> **What the exercise asks**
Each line below must be reproduced exactly, though the pictures are to be dropped.

==========

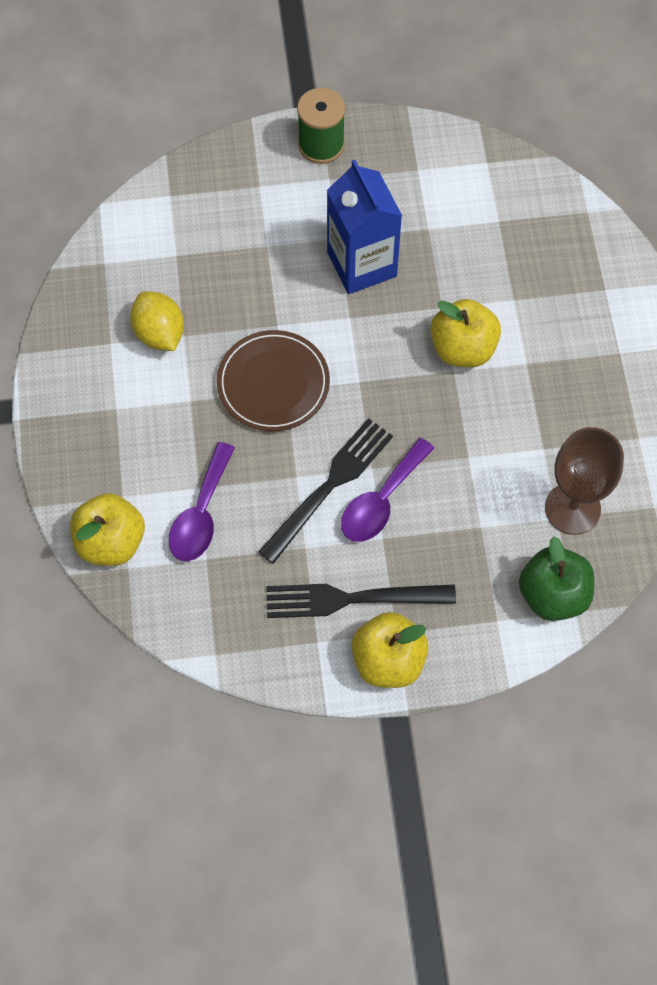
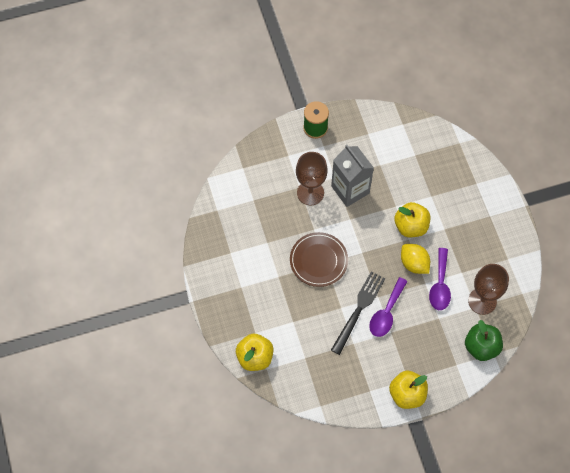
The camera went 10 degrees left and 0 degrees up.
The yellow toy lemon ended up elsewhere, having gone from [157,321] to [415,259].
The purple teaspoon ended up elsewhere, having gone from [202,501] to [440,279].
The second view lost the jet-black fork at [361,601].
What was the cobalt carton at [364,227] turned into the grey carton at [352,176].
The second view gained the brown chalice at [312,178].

==========

> **Task result**
The camera went 10 degrees left and 0 degrees up.
The yellow toy lemon ended up elsewhere, having gone from [157,321] to [415,259].
The purple teaspoon ended up elsewhere, having gone from [202,501] to [440,279].
The second view lost the jet-black fork at [361,601].
What was the cobalt carton at [364,227] turned into the grey carton at [352,176].
The second view gained the brown chalice at [312,178].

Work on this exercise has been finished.